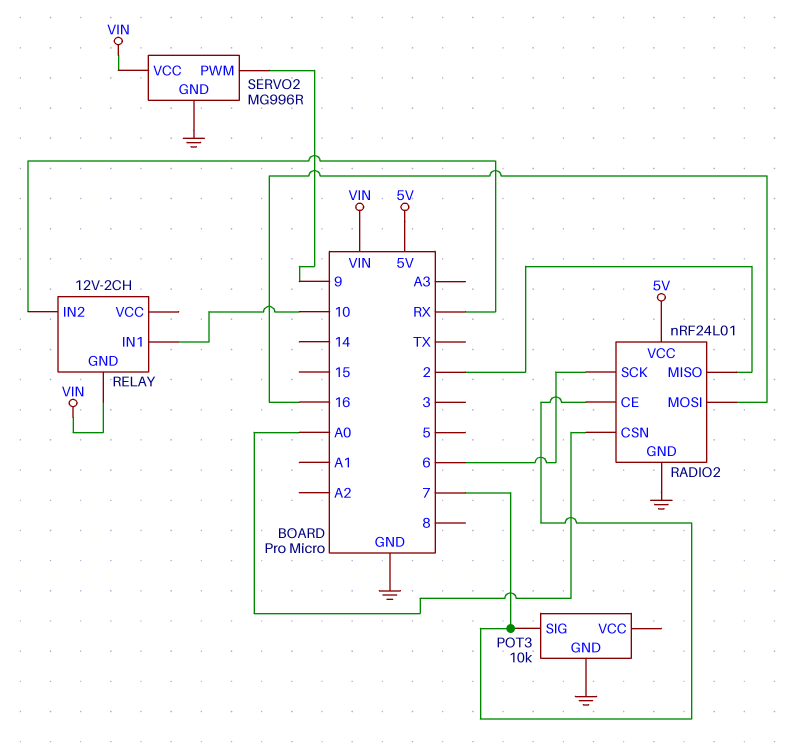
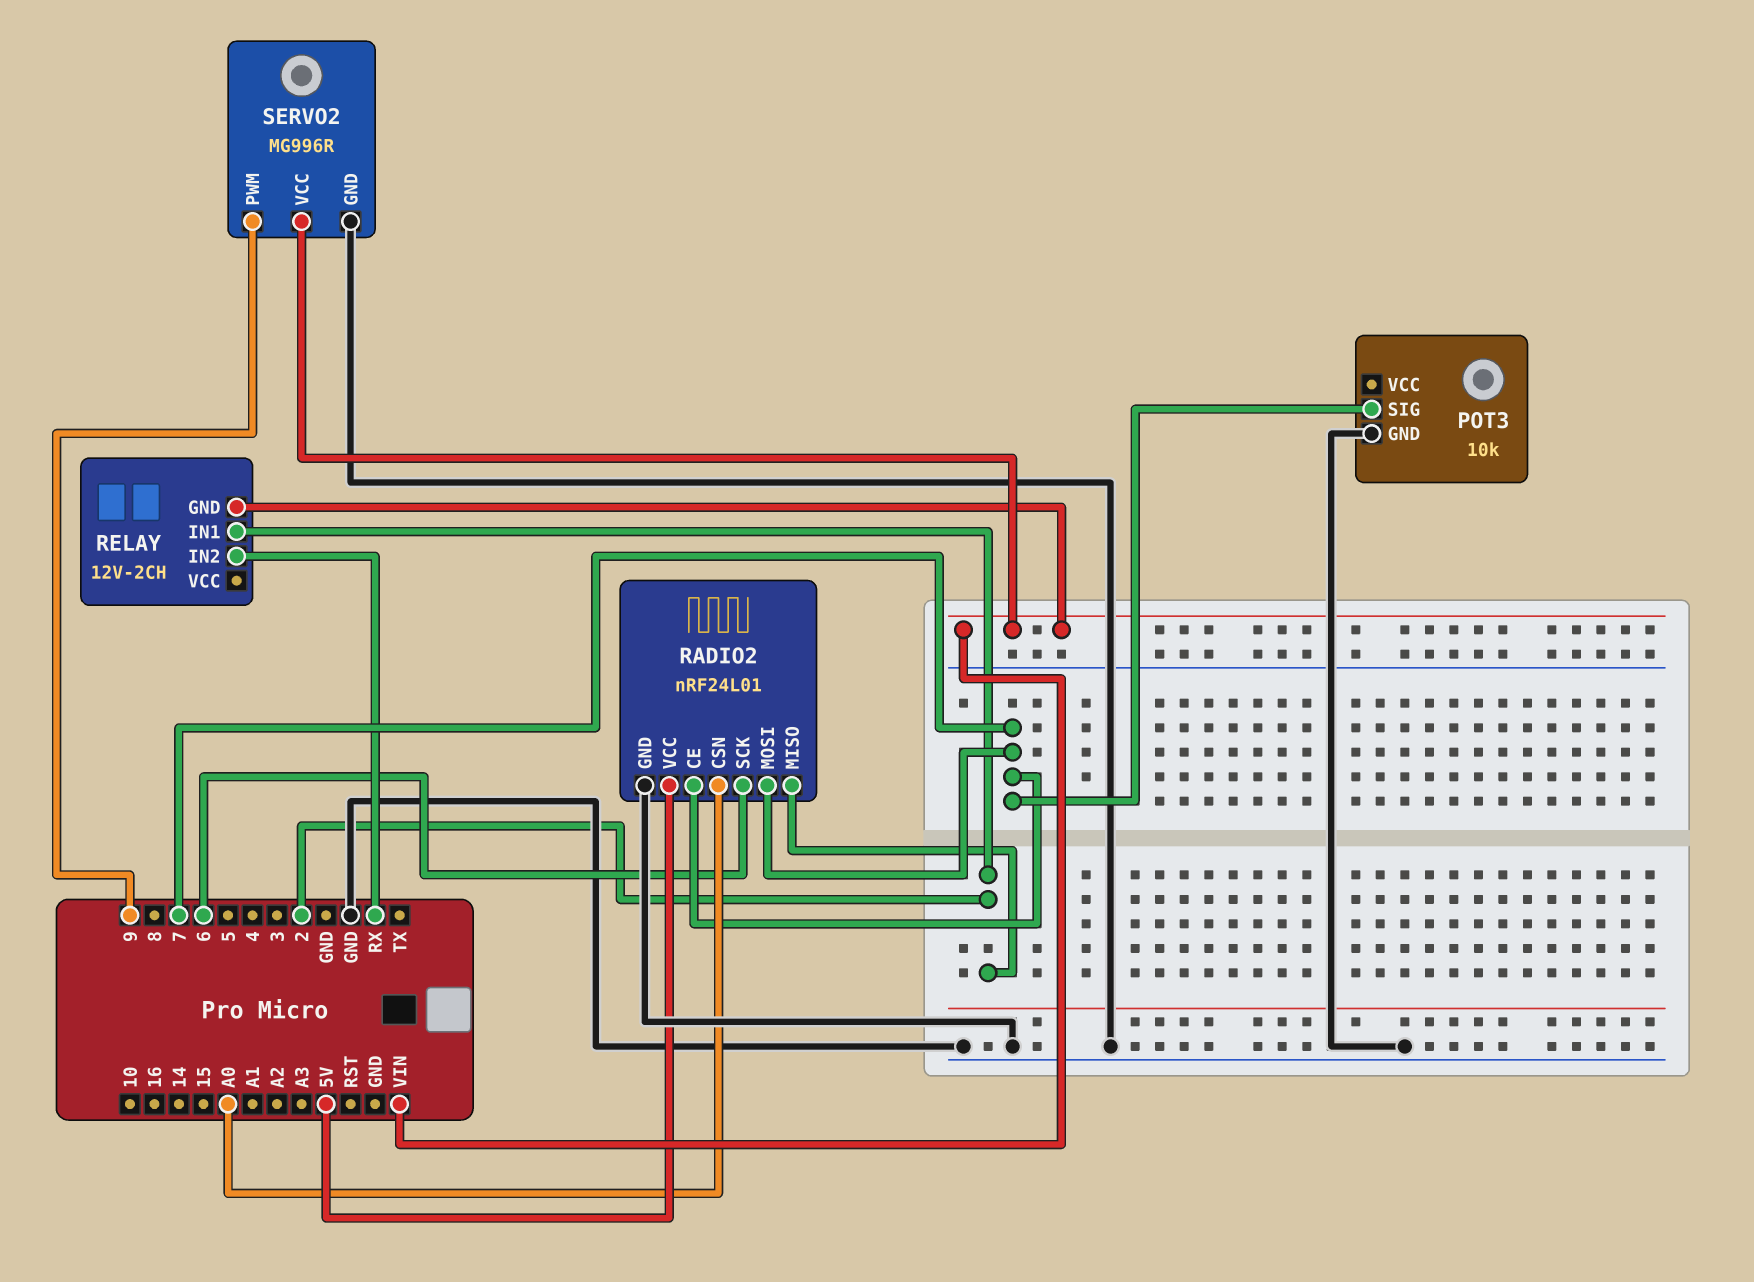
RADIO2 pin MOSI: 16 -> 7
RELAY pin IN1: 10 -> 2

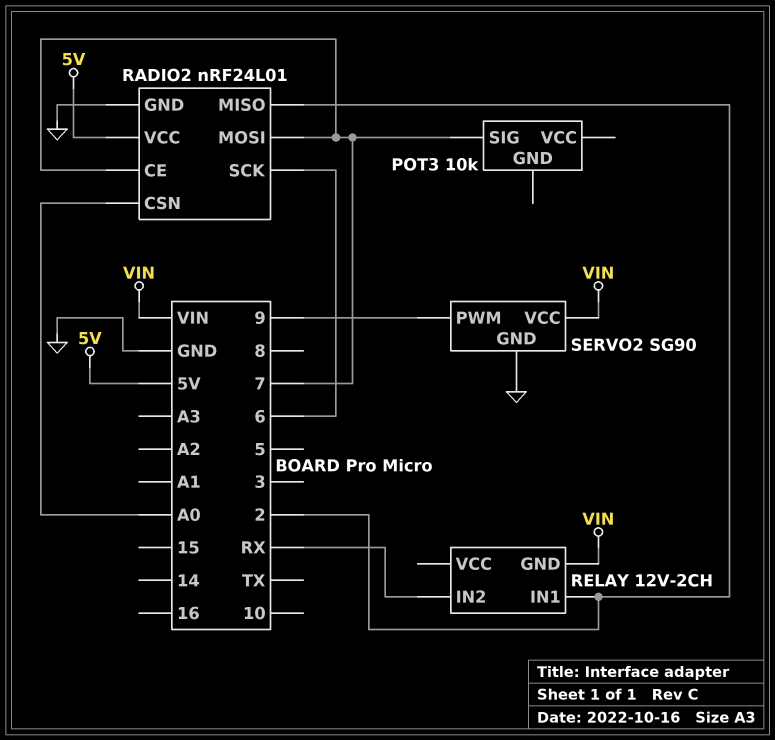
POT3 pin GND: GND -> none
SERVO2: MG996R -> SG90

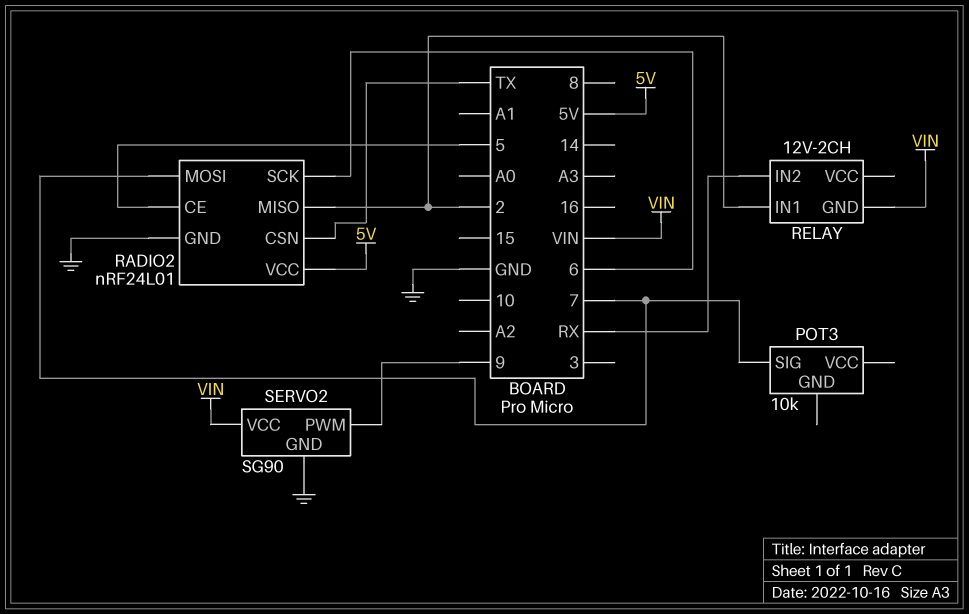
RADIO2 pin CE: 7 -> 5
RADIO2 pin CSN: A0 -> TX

━━━━━━━━━━━━━━━━━━━━

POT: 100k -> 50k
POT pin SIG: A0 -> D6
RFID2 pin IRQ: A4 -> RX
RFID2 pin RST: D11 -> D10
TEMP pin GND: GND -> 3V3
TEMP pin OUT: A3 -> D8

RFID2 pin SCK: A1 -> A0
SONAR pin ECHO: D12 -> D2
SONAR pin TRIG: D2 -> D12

━━━━━━━━━━━━━━━━━━━━

YOUR OBJECTIVE: Gather all lines from the listing above in which "SONAR" occurs.

OUTPUT FOR THIS TASK:
SONAR pin ECHO: D12 -> D2
SONAR pin TRIG: D2 -> D12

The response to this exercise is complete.